Stated problem |
From the entries below, copy out each line that contains the string "kern".

Listed records |
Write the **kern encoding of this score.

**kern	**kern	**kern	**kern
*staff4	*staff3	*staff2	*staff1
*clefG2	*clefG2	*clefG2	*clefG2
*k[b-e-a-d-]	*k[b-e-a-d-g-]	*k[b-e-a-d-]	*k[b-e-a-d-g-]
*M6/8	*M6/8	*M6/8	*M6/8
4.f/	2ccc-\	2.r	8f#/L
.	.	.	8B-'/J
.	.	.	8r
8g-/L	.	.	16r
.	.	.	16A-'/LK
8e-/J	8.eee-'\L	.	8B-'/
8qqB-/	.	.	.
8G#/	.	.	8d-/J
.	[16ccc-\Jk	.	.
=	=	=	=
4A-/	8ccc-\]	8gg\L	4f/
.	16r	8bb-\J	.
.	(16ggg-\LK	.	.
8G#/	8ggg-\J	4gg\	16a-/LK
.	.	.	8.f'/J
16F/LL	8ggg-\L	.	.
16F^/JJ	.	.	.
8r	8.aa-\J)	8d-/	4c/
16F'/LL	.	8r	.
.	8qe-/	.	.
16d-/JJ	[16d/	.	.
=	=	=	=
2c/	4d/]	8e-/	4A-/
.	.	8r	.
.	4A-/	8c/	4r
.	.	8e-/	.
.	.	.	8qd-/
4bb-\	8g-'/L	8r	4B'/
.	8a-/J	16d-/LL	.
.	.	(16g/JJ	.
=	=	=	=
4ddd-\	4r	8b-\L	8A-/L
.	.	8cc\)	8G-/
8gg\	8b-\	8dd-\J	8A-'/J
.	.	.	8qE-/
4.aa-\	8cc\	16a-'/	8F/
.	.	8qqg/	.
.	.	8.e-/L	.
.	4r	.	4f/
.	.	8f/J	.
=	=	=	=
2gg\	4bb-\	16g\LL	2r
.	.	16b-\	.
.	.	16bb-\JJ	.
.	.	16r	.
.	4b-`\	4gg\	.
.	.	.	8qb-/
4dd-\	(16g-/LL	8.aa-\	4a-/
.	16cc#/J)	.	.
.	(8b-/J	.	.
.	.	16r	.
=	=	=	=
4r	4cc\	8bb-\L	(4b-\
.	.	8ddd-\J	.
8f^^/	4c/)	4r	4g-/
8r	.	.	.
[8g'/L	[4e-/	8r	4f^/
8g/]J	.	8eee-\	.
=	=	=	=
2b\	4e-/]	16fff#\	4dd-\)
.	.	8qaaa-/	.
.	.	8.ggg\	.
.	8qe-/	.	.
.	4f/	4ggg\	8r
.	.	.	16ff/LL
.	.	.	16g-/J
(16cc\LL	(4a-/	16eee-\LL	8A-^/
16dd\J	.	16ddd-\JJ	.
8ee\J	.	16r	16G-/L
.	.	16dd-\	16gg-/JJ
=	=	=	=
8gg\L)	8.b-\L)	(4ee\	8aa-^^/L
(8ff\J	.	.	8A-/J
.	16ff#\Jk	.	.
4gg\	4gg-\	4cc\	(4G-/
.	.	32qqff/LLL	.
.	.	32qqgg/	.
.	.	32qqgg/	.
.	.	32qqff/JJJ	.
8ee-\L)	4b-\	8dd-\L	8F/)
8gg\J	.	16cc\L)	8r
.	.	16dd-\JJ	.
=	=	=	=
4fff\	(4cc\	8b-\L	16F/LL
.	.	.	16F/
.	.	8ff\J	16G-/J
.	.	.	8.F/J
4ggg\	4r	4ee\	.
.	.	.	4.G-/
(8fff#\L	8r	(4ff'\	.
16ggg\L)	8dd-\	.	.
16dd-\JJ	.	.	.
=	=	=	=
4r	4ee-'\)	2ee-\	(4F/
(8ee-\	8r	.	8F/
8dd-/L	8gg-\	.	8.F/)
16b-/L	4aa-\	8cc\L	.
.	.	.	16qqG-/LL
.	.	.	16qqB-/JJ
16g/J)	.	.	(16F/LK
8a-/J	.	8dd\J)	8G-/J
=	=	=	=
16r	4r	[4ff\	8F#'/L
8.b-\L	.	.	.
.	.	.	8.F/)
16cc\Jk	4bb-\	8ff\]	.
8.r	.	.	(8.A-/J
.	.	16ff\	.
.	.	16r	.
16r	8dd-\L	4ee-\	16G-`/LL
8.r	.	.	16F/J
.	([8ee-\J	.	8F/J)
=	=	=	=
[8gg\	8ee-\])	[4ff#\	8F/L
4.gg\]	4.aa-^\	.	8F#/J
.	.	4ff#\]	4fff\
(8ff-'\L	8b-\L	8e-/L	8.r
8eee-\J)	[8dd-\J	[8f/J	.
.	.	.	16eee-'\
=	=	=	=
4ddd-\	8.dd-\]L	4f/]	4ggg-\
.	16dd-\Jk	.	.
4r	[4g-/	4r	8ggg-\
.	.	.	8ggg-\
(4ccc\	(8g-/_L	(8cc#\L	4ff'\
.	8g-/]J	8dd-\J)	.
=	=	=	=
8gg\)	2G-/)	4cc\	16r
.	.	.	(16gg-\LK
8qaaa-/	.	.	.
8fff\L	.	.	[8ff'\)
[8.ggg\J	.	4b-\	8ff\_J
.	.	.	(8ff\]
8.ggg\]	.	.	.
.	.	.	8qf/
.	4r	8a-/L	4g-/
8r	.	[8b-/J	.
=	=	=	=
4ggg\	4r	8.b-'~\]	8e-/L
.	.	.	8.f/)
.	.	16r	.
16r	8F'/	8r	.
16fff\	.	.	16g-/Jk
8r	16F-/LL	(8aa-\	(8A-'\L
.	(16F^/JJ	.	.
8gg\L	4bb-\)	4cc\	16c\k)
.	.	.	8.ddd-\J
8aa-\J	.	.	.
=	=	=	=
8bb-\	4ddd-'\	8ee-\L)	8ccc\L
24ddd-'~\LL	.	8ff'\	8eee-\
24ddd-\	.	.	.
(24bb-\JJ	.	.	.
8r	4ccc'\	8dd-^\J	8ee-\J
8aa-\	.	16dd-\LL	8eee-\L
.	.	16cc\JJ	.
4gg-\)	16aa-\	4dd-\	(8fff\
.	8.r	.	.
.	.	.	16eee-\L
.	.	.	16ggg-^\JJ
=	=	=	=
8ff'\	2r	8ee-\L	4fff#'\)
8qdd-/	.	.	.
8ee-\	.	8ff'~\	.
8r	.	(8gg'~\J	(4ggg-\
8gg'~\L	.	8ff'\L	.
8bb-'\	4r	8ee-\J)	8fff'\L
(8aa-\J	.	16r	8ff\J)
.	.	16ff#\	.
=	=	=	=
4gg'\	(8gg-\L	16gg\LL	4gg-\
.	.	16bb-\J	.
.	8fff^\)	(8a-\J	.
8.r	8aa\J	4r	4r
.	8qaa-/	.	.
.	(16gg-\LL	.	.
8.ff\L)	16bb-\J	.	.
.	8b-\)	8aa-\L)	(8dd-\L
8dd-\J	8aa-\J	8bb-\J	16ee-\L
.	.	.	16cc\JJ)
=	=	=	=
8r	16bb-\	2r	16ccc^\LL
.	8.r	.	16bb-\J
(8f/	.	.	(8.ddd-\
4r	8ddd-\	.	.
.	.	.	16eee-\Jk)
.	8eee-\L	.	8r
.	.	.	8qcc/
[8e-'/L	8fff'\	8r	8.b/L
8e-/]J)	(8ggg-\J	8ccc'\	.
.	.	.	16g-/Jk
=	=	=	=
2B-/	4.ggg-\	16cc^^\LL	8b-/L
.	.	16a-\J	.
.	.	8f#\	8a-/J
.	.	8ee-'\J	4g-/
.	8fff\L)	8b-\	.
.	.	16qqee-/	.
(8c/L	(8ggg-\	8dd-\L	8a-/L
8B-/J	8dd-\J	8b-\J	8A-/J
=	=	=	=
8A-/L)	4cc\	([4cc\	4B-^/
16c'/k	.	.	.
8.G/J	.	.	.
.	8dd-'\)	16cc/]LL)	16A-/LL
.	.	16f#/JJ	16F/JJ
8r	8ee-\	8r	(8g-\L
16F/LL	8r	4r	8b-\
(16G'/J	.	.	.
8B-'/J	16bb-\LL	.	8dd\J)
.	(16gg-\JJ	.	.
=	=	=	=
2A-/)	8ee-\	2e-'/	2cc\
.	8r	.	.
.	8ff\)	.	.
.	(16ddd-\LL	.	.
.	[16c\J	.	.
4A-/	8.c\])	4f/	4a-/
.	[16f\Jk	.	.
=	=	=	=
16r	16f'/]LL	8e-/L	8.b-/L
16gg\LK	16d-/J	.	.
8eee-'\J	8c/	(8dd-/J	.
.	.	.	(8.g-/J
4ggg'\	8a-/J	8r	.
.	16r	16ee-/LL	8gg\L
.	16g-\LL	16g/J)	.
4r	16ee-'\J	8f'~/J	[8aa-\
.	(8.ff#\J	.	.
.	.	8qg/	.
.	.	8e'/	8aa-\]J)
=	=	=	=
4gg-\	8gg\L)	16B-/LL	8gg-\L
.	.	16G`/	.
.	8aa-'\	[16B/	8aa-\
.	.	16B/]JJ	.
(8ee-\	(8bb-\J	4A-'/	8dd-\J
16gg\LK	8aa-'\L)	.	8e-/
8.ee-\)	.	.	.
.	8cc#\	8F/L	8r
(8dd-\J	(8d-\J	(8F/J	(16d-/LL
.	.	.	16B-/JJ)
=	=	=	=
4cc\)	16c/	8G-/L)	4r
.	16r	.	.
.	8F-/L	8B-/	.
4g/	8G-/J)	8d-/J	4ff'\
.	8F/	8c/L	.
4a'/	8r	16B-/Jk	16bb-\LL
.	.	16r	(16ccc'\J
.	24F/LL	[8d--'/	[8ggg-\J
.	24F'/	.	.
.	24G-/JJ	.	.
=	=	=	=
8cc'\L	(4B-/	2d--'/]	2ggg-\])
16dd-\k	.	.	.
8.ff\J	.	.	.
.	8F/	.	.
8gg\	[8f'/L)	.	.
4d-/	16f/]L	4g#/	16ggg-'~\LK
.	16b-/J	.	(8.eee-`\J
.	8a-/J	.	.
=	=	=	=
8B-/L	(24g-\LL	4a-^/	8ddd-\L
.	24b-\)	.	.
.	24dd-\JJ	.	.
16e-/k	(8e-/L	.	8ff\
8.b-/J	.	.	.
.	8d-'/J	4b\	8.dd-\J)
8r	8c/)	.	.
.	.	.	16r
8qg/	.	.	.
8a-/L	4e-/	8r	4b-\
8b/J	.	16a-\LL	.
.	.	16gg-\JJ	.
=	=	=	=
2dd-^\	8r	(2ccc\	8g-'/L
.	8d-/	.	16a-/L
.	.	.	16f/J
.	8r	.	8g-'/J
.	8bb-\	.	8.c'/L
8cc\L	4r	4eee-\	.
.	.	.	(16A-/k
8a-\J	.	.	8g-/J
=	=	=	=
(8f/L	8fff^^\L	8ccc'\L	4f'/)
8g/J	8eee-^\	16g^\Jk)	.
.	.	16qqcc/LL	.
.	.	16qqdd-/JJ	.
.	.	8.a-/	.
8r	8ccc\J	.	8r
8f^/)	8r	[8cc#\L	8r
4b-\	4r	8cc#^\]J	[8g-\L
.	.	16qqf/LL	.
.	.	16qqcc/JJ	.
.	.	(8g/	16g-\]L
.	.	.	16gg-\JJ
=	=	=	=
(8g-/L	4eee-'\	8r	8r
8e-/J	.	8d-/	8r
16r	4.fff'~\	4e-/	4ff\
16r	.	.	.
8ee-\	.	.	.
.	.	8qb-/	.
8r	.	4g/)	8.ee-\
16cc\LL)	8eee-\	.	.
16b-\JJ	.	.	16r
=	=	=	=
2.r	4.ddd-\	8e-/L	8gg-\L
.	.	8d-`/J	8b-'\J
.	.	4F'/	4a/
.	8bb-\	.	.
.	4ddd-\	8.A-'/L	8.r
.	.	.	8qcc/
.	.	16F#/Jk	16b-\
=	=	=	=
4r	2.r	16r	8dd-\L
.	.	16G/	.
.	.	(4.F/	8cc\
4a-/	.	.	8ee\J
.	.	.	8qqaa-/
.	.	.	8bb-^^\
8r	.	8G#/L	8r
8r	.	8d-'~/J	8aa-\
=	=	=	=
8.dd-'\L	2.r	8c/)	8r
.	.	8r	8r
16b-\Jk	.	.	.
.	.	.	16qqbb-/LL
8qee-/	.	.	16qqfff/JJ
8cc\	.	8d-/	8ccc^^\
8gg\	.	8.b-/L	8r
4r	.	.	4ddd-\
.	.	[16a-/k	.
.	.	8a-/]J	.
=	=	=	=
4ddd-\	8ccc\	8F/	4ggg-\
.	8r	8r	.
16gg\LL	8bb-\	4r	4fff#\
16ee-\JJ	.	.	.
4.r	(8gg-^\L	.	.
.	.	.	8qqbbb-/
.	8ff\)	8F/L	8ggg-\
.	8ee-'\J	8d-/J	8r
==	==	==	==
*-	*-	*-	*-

Output of the exercise |
Write the **kern encoding of this score.
**kern	**kern	**kern	**kern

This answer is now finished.